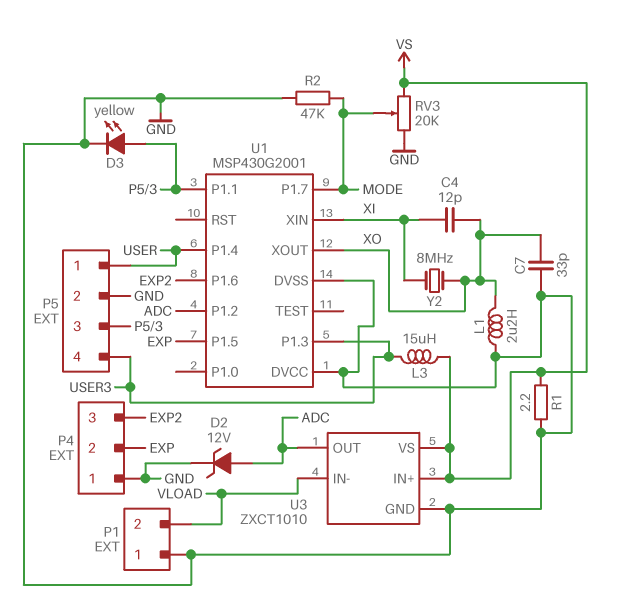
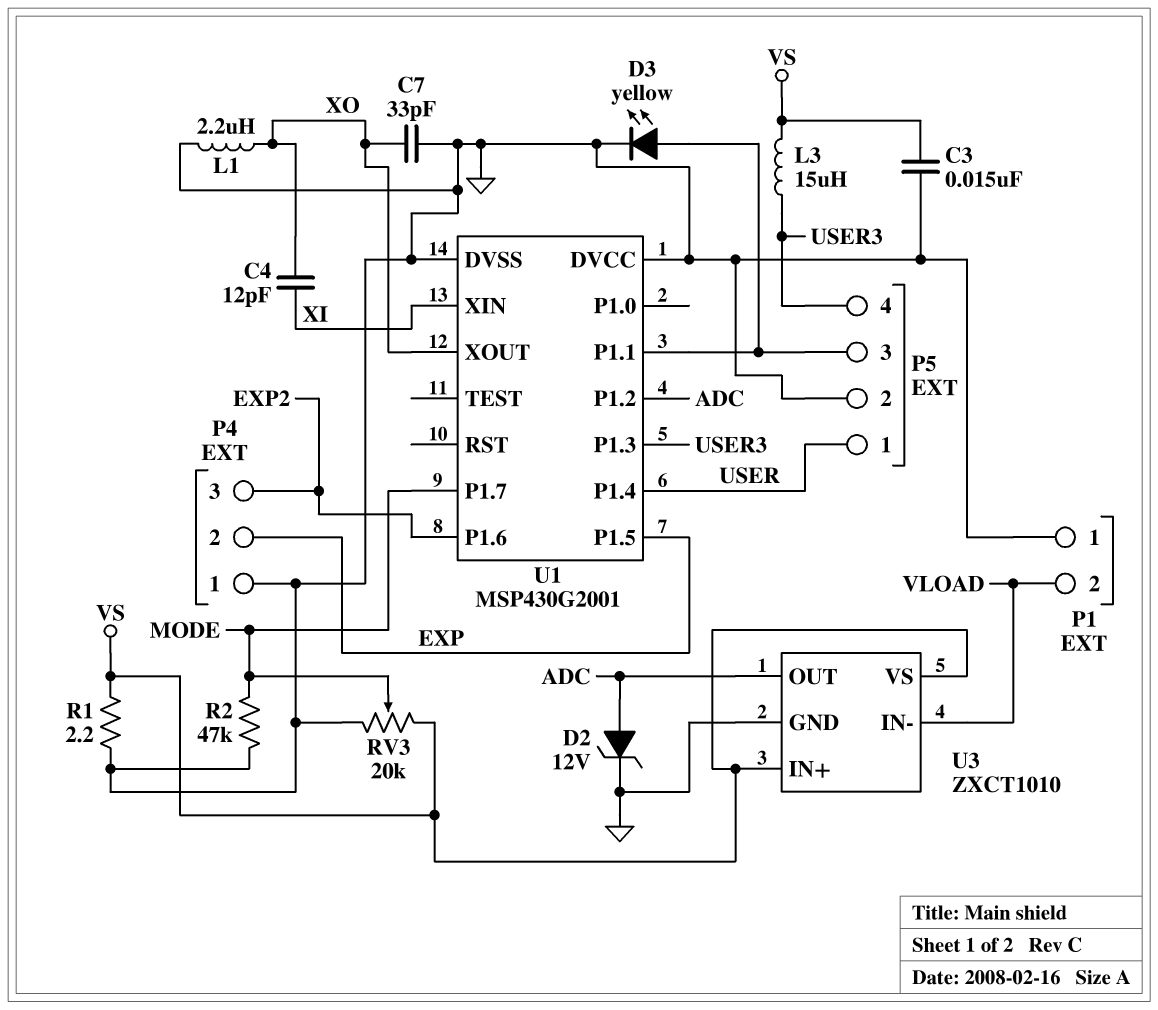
C3: none -> 15nF (GND, VS)
Y2: 8MHz (XI, XO) -> none

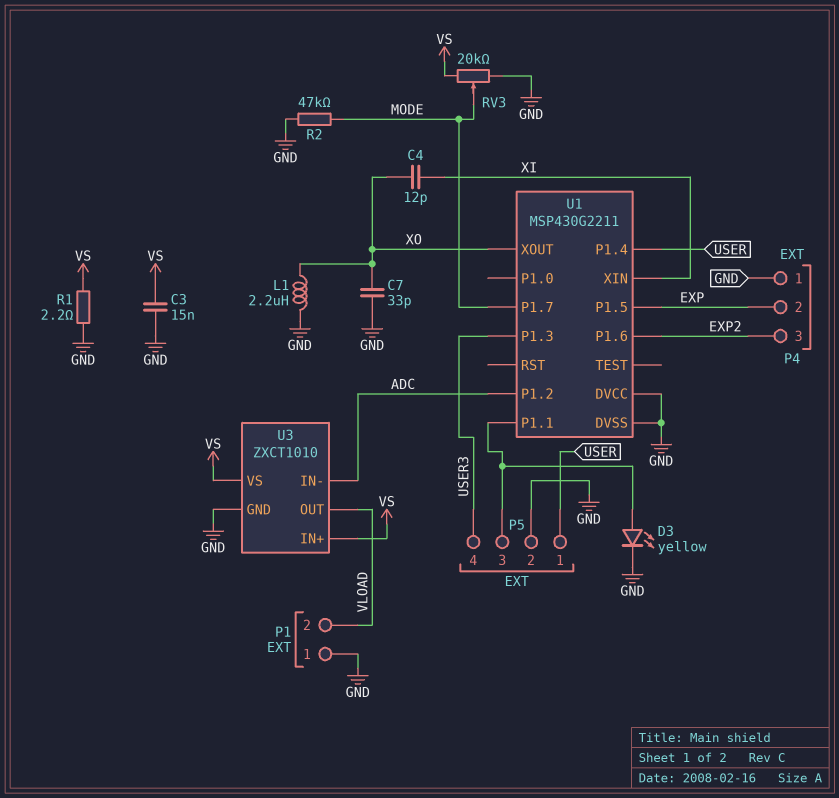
D2: zener 12V (A ADC, K GND) -> none
L3: 15uH (USER3, VS) -> none
U1: MSP430G2001 -> MSP430G2211
U3 pin IN-: VLOAD -> ADC
U3 pin OUT: ADC -> VLOAD

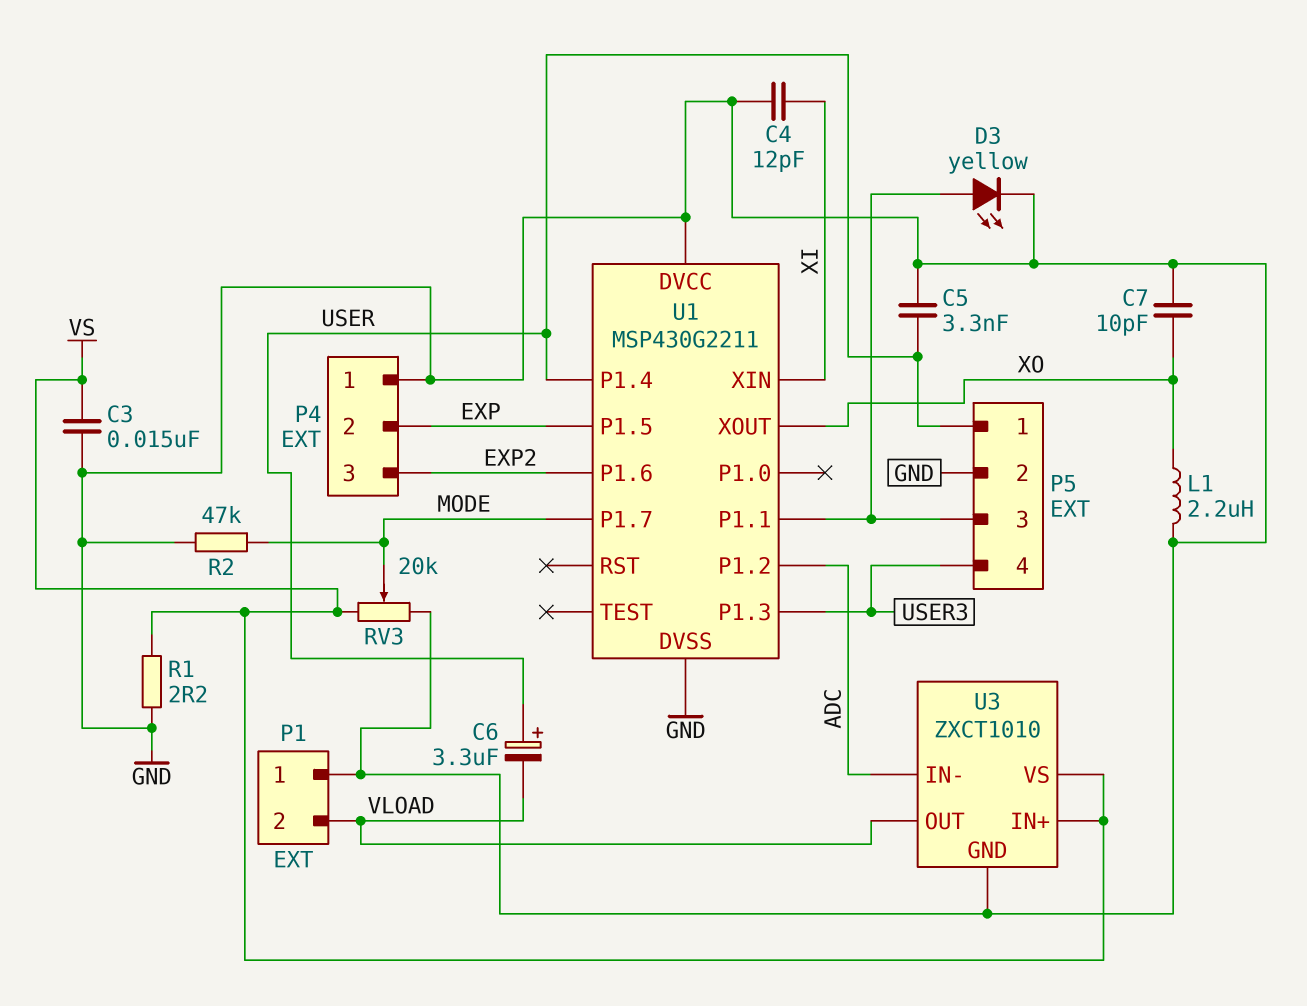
C4: 12pF (XI, XO) -> 12pF (GND, XI)
C5: none -> 3.3nF (GND, USER)
C6: none -> 3.3uF (plus USER, minus VLOAD)
C7: 33pF (GND, XO) -> 10pF (GND, XO)

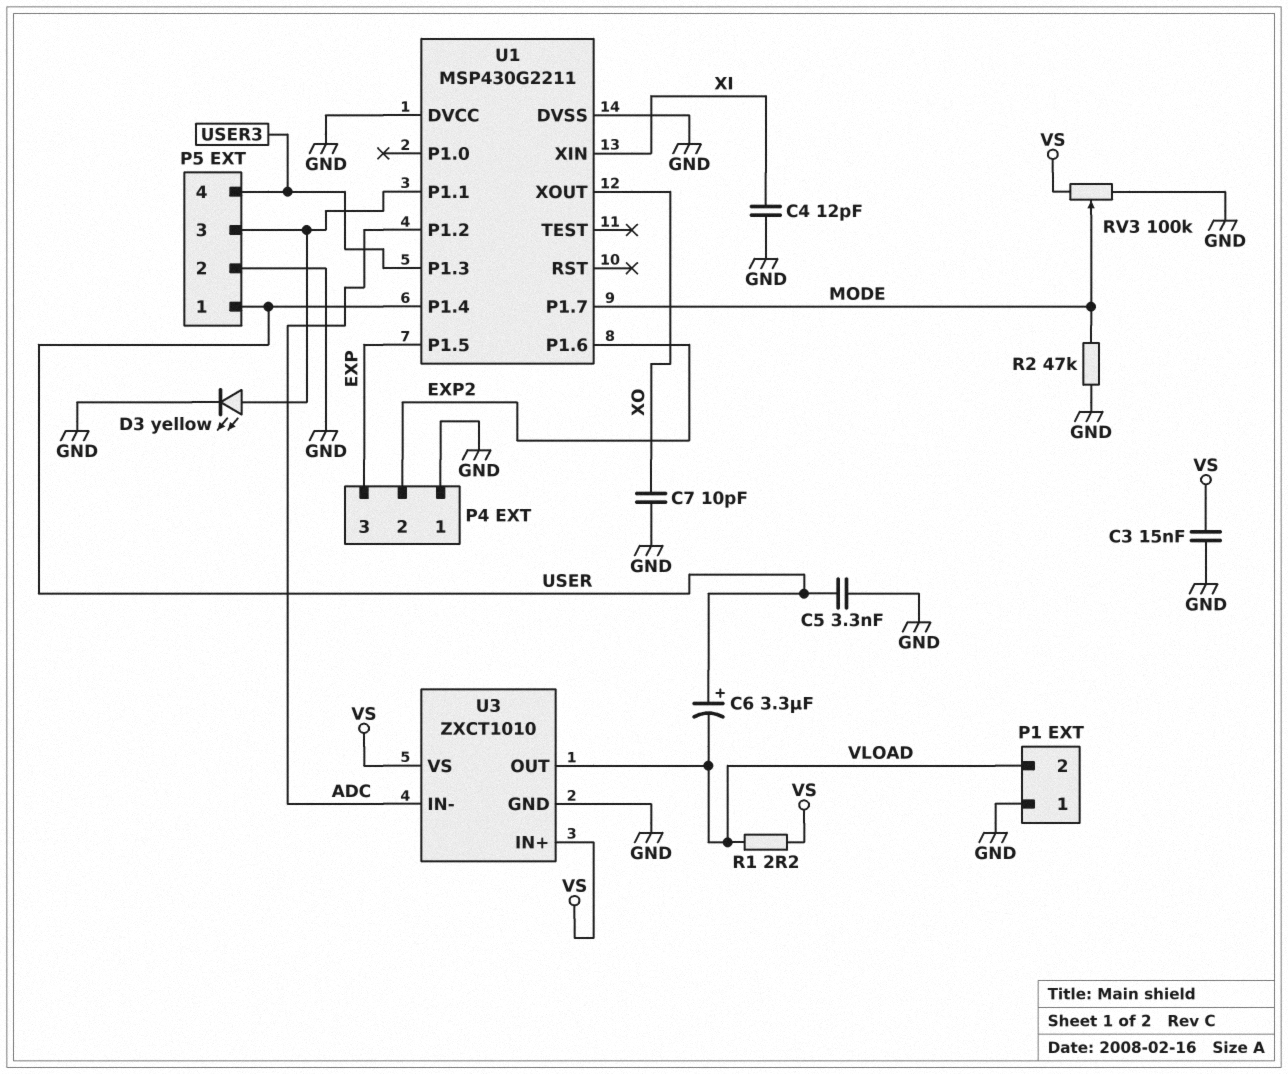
L1: 2.2uH (GND, XO) -> none
P4 pin 2: EXP -> EXP2
P4 pin 3: EXP2 -> EXP
R1: 2.2 (GND, VS) -> 2.2 (VLOAD, VS)
RV3: 20k (GND, VS, wiper MODE) -> 100k (GND, VS, wiper MODE)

┄┄┄┄┄┄┄┄┄┄

## WORK INSTRUCTIONS
Working from the entries above, return all lines that contain "none".

## OUTPUT OF THE EXERCISE
C3: none -> 15nF (GND, VS)
Y2: 8MHz (XI, XO) -> none
D2: zener 12V (A ADC, K GND) -> none
L3: 15uH (USER3, VS) -> none
C5: none -> 3.3nF (GND, USER)
C6: none -> 3.3uF (plus USER, minus VLOAD)
L1: 2.2uH (GND, XO) -> none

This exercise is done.